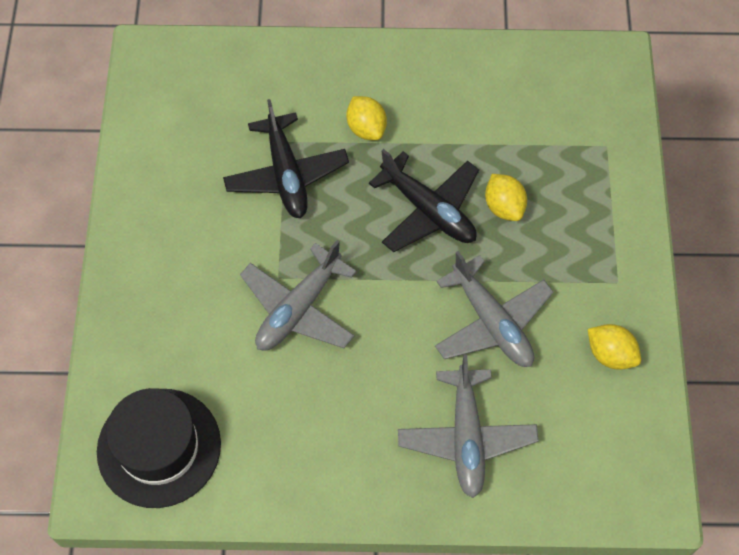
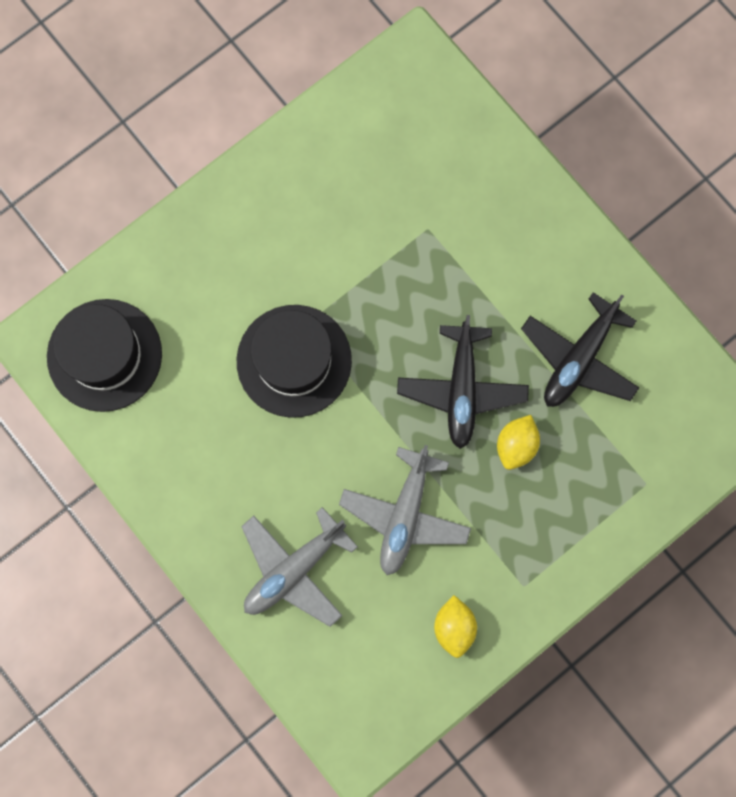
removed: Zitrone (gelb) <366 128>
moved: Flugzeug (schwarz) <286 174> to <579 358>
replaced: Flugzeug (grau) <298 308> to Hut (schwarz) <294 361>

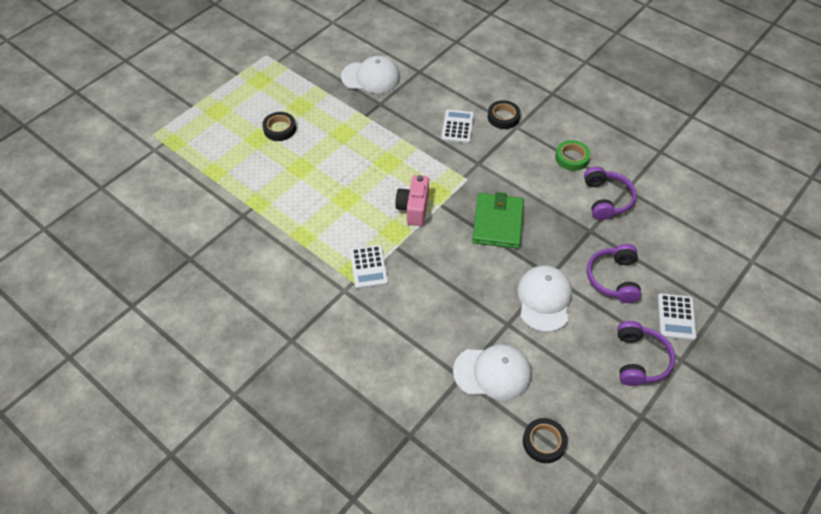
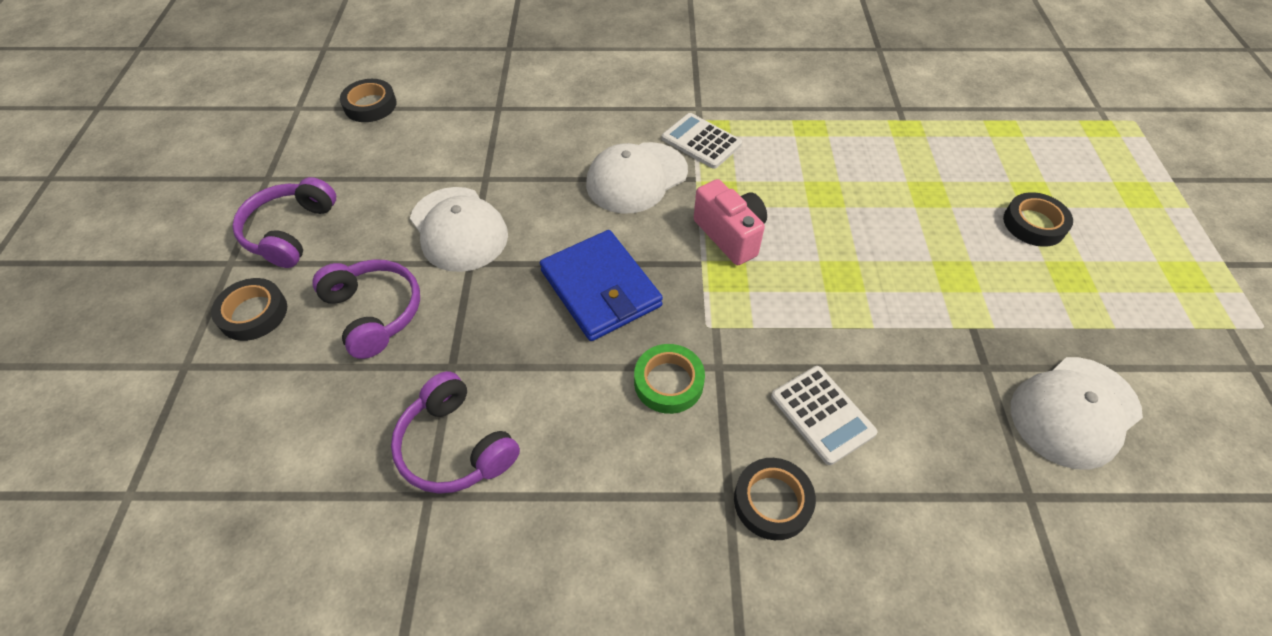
moved: Kappe (weiß) <492 372> to <636 178>; Klebeband (grün) <572 158> to <668 382>
replaced: Taschenrechner (weiß) <676 317> to Klebeband (schwarz) <253 313>
recoloured: Geldbörse (grün) <497 223> to Geldbörse (blau) <601 288>
turned: Kopfhörer (lila) <639 360> = <291 232> 45 degrees clockwise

**What you should do**: Your answer must consist solely of the lines from the one containing "moved: Flugzeug (schwarz)" through the last line of the records above, copied exactly, with every picture left out.

**Completed exercise**:
moved: Flugzeug (schwarz) <286 174> to <579 358>
replaced: Flugzeug (grau) <298 308> to Hut (schwarz) <294 361>

moved: Kappe (weiß) <492 372> to <636 178>; Klebeband (grün) <572 158> to <668 382>
replaced: Taschenrechner (weiß) <676 317> to Klebeband (schwarz) <253 313>
recoloured: Geldbörse (grün) <497 223> to Geldbörse (blau) <601 288>
turned: Kopfhörer (lila) <639 360> = <291 232> 45 degrees clockwise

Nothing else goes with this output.